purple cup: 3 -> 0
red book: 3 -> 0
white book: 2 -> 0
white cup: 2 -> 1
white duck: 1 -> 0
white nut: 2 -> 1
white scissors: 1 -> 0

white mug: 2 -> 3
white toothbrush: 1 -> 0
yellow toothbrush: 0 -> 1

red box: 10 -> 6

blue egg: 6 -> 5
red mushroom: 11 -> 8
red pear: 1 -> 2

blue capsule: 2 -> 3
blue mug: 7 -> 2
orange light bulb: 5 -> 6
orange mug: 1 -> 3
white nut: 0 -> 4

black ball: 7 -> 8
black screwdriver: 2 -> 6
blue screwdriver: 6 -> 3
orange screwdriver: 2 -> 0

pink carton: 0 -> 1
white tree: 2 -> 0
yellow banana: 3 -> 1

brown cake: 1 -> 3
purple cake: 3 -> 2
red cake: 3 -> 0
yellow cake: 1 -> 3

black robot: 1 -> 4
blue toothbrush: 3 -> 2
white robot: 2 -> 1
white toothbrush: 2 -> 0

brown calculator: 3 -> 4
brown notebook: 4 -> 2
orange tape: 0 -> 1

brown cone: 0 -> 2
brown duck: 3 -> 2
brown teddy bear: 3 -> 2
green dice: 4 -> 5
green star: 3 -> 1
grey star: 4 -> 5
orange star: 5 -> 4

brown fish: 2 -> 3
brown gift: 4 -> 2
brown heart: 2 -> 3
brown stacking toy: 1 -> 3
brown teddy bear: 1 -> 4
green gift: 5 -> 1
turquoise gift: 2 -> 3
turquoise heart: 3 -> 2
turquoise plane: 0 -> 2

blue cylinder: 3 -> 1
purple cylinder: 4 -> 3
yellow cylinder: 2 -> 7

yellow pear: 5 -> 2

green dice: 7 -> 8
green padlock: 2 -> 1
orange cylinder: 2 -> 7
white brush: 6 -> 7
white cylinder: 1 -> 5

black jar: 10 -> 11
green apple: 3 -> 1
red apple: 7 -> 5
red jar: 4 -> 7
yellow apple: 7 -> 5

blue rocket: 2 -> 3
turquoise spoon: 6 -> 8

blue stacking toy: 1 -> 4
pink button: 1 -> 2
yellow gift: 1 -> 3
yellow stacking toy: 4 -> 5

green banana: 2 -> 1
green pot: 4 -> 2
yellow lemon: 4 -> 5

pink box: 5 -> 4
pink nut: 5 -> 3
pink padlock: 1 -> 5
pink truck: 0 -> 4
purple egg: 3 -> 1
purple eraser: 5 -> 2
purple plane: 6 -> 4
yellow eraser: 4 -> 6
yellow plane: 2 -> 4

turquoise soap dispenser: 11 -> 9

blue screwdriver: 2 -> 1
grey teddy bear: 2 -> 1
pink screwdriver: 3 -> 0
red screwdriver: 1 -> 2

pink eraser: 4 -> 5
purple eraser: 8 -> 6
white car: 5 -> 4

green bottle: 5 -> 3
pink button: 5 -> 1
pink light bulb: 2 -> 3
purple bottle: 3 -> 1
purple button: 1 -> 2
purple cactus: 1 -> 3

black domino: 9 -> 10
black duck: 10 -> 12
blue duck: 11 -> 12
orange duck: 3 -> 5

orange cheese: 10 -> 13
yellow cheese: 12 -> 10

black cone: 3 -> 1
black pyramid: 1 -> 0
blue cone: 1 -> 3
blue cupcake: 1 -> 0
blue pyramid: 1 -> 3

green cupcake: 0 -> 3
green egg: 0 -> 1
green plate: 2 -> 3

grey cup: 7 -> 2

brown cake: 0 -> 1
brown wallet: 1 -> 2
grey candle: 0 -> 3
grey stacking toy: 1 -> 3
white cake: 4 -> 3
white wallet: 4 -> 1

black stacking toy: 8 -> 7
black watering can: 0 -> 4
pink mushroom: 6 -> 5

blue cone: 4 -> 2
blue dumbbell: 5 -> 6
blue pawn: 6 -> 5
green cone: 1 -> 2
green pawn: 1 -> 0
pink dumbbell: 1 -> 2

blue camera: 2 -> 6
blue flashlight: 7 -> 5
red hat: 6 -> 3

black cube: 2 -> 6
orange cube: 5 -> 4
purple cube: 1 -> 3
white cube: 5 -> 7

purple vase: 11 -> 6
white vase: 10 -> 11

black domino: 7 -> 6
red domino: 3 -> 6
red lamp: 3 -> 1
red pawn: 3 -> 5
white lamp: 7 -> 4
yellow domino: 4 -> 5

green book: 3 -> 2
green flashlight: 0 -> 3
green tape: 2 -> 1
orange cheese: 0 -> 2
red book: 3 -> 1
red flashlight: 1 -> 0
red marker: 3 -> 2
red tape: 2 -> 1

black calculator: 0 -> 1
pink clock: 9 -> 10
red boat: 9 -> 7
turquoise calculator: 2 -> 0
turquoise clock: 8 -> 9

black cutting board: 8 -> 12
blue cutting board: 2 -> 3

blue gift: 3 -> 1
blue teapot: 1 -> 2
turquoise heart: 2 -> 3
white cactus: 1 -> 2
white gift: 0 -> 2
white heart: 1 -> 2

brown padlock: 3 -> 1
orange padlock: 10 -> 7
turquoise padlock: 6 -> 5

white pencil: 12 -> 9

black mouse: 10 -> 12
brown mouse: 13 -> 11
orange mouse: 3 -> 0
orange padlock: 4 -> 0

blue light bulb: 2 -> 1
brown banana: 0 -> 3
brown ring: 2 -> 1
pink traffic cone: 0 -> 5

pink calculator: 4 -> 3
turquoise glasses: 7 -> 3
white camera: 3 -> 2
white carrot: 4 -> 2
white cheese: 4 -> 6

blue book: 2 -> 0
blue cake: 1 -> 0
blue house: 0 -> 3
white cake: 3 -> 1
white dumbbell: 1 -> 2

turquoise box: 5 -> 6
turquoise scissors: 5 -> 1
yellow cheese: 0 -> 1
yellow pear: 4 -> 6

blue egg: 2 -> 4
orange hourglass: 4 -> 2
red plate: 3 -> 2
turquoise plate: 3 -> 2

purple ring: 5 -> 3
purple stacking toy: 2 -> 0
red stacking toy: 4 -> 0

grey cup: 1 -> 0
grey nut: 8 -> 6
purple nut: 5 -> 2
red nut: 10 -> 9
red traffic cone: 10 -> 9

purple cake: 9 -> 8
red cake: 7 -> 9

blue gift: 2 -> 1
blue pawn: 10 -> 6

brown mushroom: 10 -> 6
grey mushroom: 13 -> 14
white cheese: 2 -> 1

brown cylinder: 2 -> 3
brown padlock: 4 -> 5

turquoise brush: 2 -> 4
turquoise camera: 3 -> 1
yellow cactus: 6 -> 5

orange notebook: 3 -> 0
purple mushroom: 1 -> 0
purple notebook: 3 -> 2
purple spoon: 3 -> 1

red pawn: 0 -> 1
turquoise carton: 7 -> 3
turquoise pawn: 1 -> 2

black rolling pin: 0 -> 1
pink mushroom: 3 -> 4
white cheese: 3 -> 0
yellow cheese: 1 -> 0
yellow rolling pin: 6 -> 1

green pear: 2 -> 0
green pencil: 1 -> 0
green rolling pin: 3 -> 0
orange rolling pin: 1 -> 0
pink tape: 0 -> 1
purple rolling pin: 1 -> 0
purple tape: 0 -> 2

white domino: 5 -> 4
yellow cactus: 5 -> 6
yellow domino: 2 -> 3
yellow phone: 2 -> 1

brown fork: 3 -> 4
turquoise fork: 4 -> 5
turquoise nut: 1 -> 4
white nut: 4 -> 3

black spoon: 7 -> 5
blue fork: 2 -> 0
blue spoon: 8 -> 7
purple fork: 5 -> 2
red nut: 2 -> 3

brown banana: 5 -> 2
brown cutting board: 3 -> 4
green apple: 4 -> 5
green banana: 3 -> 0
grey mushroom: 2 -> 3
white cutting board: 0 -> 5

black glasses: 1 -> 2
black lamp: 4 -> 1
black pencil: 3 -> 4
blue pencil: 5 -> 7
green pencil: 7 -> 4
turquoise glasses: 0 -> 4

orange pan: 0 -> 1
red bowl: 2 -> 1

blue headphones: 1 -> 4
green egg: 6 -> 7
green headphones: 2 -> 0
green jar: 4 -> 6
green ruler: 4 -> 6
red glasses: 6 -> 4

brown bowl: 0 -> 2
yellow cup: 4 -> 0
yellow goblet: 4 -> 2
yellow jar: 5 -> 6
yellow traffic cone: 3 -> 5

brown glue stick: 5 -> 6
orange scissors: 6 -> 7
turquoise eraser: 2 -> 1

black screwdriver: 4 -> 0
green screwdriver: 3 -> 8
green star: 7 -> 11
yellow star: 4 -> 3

========

WORK TO COMPLETE: Only the lines above from the line containing "red apple: 7 -> 5" through the line containing "white car: 5 -> 4" should be retyped, exactly and with both ends included.

RESPONSE:
red apple: 7 -> 5
red jar: 4 -> 7
yellow apple: 7 -> 5

blue rocket: 2 -> 3
turquoise spoon: 6 -> 8

blue stacking toy: 1 -> 4
pink button: 1 -> 2
yellow gift: 1 -> 3
yellow stacking toy: 4 -> 5

green banana: 2 -> 1
green pot: 4 -> 2
yellow lemon: 4 -> 5

pink box: 5 -> 4
pink nut: 5 -> 3
pink padlock: 1 -> 5
pink truck: 0 -> 4
purple egg: 3 -> 1
purple eraser: 5 -> 2
purple plane: 6 -> 4
yellow eraser: 4 -> 6
yellow plane: 2 -> 4

turquoise soap dispenser: 11 -> 9

blue screwdriver: 2 -> 1
grey teddy bear: 2 -> 1
pink screwdriver: 3 -> 0
red screwdriver: 1 -> 2

pink eraser: 4 -> 5
purple eraser: 8 -> 6
white car: 5 -> 4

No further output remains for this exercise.